**MATERIAL PROVIDED:**
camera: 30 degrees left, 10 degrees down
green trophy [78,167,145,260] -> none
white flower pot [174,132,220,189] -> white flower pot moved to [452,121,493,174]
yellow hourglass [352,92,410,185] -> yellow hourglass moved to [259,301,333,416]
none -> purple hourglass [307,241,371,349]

**INSTRUCTIONS TO FOLLOW:**
Write each record out again exactly.

**ANSWER:**
camera: 30 degrees left, 10 degrees down
green trophy [78,167,145,260] -> none
white flower pot [174,132,220,189] -> white flower pot moved to [452,121,493,174]
yellow hourglass [352,92,410,185] -> yellow hourglass moved to [259,301,333,416]
none -> purple hourglass [307,241,371,349]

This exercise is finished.